* What you have to do:
Collect all lines containing the word "white" from the data.

---*---

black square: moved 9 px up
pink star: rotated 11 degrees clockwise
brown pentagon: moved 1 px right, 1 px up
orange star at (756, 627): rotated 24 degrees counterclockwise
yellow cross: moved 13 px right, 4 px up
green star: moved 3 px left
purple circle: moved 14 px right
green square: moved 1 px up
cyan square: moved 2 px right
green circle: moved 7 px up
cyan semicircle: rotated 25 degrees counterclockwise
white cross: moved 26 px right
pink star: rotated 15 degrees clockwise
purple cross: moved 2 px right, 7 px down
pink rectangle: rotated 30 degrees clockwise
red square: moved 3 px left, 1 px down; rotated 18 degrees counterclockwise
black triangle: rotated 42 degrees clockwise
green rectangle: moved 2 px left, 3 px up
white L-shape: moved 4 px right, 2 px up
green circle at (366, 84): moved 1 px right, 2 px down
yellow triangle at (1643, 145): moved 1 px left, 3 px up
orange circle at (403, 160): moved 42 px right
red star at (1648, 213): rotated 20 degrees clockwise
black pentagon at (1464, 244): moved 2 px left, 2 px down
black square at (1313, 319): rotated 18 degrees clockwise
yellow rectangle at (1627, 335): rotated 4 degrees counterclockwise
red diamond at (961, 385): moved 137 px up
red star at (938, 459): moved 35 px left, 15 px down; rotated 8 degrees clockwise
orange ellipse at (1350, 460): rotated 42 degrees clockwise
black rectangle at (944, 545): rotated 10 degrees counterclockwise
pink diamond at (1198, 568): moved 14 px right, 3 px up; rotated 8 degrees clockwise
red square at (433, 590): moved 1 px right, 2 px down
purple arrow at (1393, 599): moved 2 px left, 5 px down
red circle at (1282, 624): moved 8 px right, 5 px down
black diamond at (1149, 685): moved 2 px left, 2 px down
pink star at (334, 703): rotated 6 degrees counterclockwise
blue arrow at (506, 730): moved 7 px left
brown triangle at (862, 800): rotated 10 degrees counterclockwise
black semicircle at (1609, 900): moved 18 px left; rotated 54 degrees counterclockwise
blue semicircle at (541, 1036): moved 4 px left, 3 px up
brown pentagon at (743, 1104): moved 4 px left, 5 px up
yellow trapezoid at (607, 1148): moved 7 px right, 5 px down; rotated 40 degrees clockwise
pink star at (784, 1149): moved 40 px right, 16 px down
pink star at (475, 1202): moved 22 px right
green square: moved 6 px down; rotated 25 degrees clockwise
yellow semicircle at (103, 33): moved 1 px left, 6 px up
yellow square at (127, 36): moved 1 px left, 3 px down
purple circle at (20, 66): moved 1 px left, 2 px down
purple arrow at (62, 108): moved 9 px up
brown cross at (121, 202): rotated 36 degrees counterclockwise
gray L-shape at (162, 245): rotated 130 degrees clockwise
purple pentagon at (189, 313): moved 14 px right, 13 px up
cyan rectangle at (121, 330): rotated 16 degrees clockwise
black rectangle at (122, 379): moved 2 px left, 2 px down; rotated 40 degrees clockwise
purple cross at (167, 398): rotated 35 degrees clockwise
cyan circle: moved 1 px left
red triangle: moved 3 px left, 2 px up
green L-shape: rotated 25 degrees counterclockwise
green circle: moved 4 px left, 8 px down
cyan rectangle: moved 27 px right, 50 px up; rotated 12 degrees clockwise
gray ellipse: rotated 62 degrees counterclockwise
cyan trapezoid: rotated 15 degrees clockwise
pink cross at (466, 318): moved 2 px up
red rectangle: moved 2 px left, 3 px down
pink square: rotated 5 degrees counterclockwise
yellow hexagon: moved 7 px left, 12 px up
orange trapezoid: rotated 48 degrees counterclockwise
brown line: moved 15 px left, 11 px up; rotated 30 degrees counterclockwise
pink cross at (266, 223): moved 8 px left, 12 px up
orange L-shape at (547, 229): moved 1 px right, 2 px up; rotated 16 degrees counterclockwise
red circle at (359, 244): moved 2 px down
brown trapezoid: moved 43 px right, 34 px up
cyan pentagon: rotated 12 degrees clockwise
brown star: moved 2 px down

---*---

* The answer:
white cross: moved 26 px right
white L-shape: moved 4 px right, 2 px up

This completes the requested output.